Information shown below:

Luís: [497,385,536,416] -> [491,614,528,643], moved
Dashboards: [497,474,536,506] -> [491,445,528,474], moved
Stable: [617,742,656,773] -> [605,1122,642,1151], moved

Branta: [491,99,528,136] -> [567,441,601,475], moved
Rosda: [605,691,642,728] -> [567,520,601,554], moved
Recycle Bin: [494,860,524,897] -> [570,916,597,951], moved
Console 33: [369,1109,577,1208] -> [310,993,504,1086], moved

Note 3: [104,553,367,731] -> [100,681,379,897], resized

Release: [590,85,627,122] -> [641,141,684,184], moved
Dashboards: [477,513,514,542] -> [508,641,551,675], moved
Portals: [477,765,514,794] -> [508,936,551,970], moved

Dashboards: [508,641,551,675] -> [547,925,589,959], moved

End of Information shown.
Information shown below:

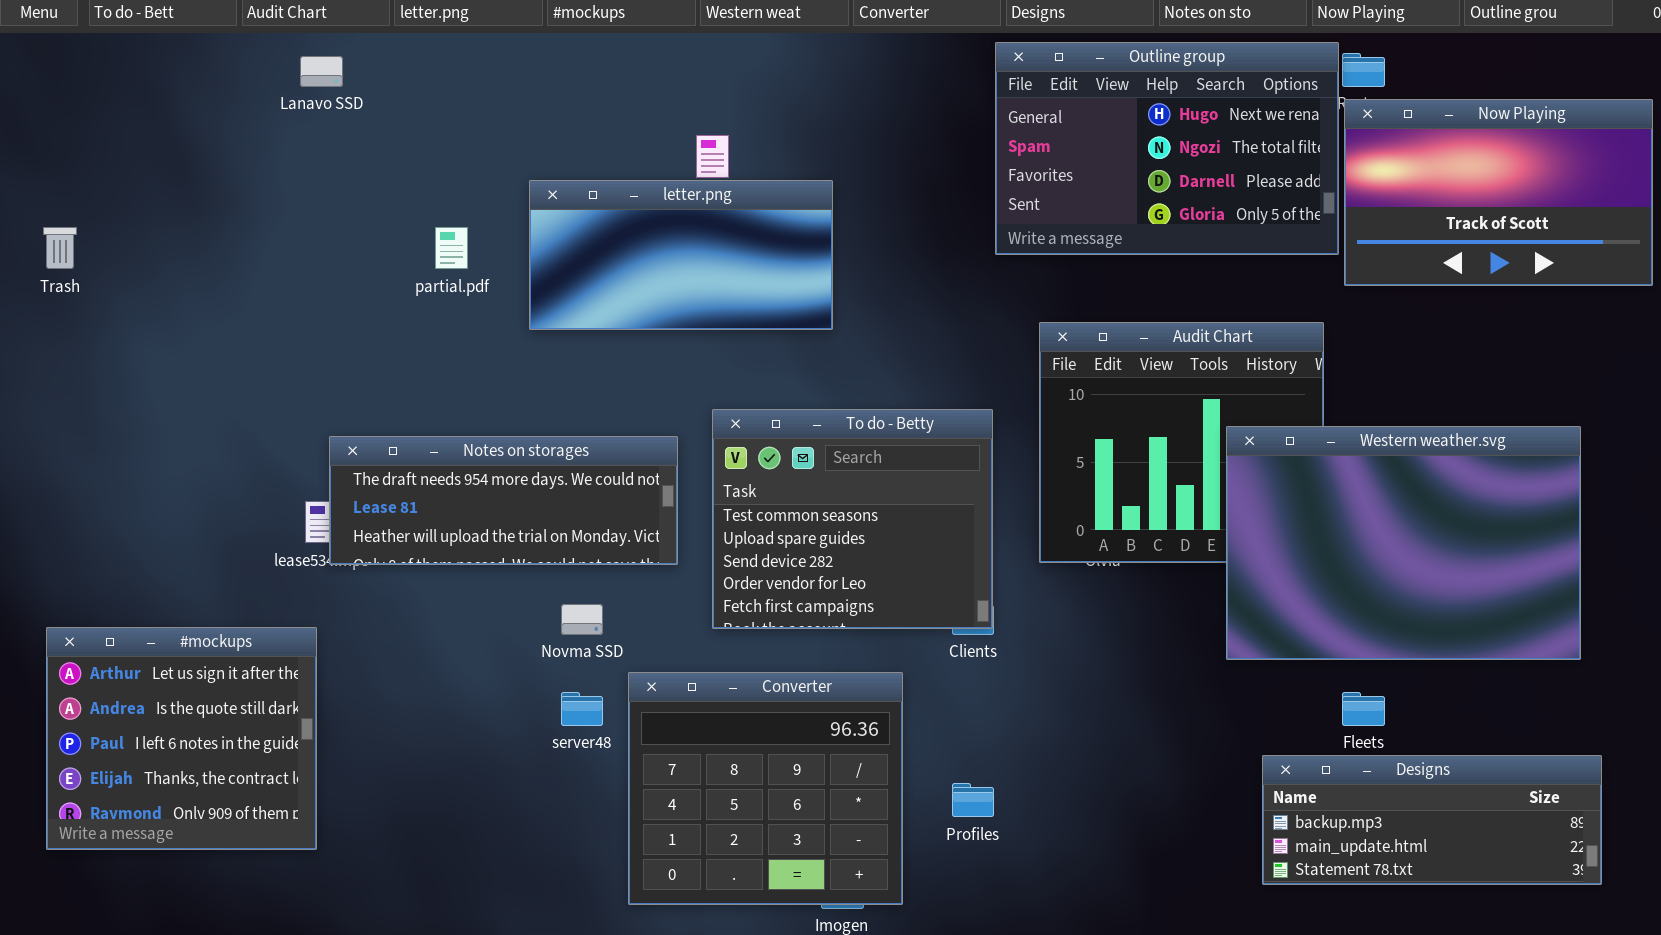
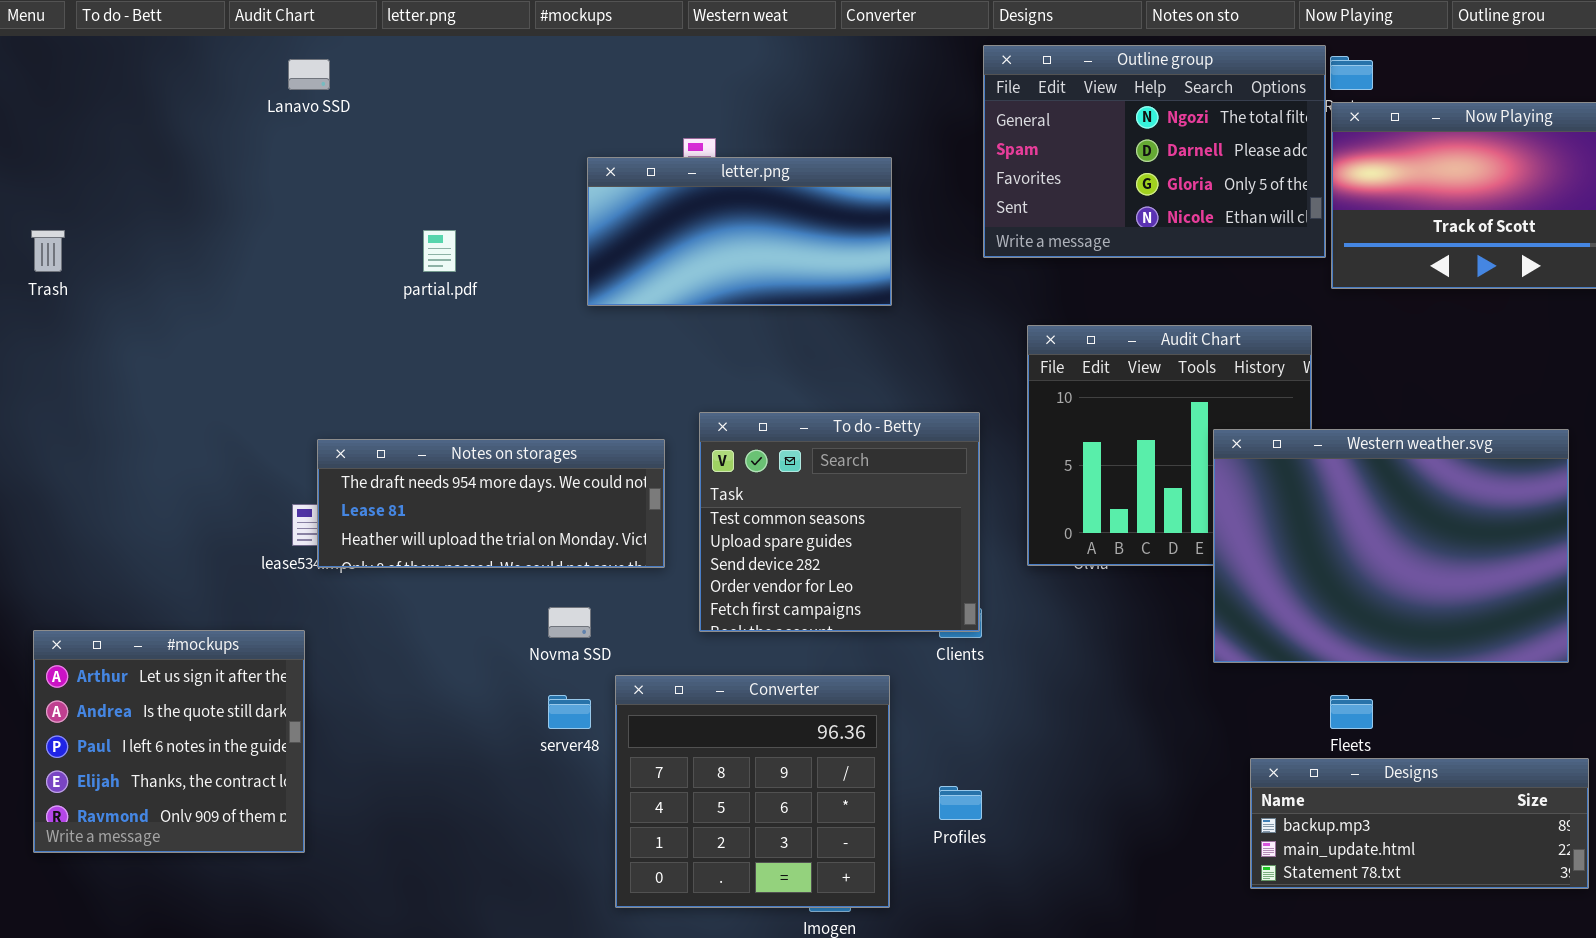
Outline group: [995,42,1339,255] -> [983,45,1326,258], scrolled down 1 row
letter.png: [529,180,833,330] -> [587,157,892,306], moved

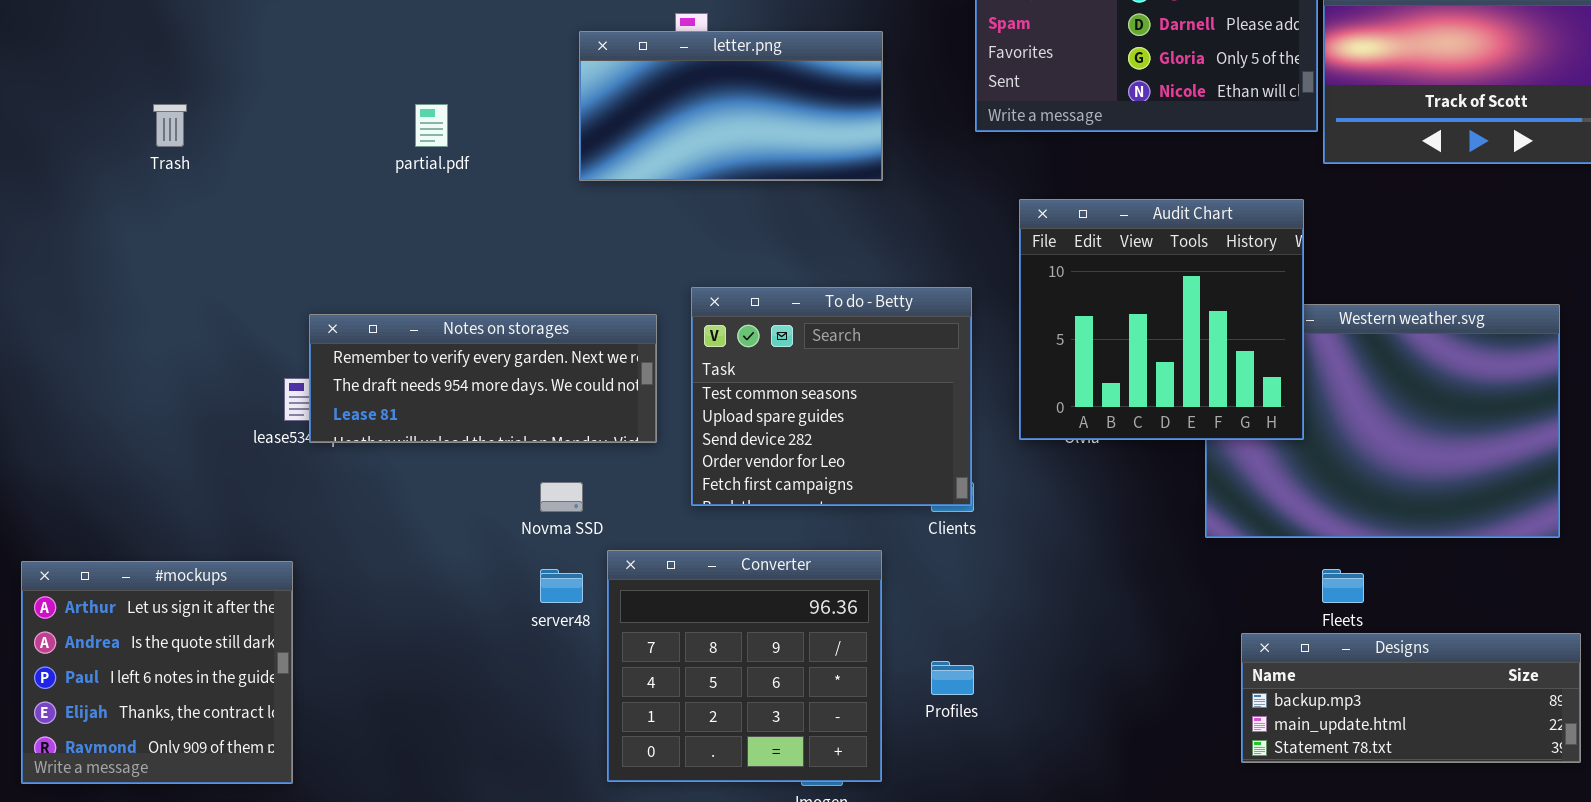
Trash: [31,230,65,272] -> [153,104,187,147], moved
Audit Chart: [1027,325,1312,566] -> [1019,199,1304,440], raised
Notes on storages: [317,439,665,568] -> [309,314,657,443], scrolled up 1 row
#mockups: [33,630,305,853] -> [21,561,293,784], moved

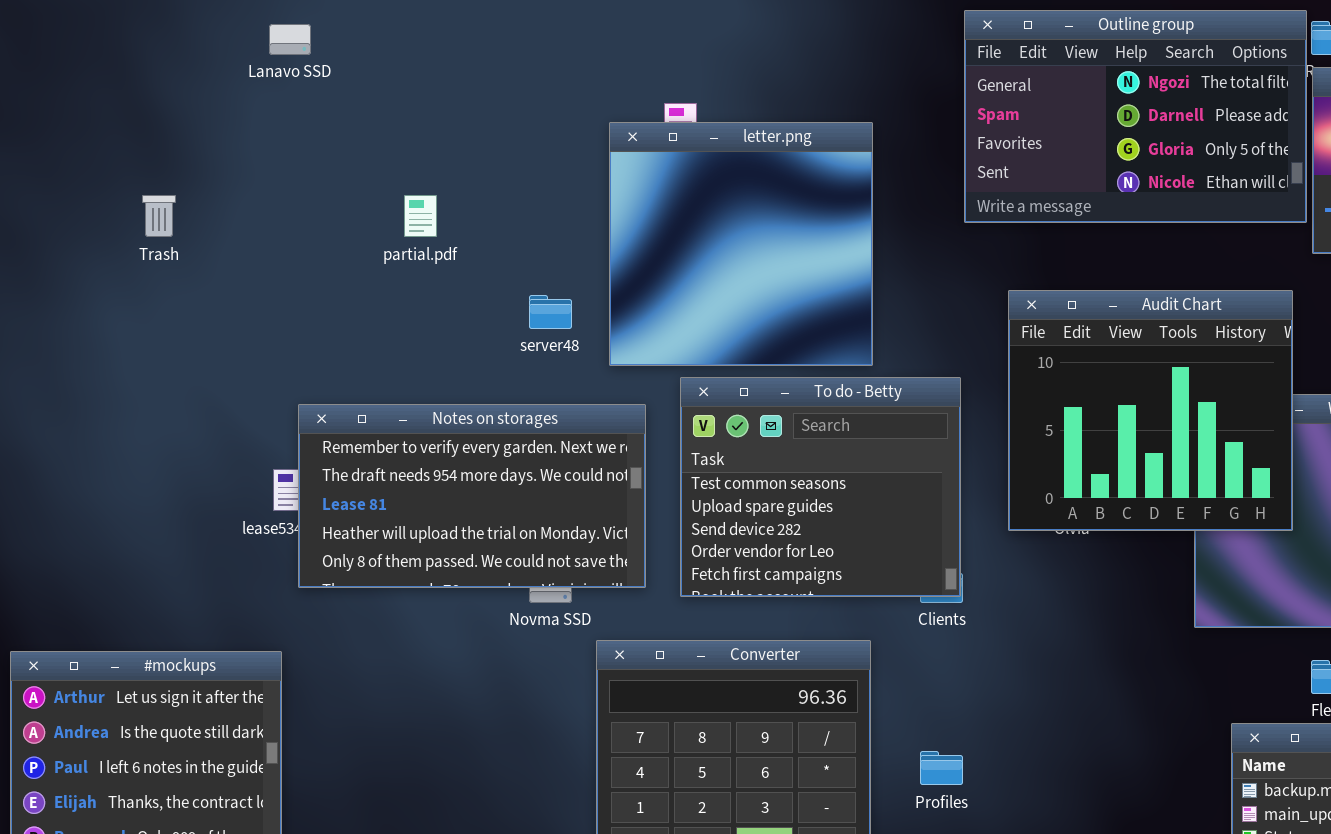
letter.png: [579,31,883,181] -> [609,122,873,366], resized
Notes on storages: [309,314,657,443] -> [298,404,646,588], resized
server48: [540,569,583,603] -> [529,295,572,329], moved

End of Information shown.

For the records above, tally the lines in which "scrolled" appears, and give the number by itself.

Answer box => 2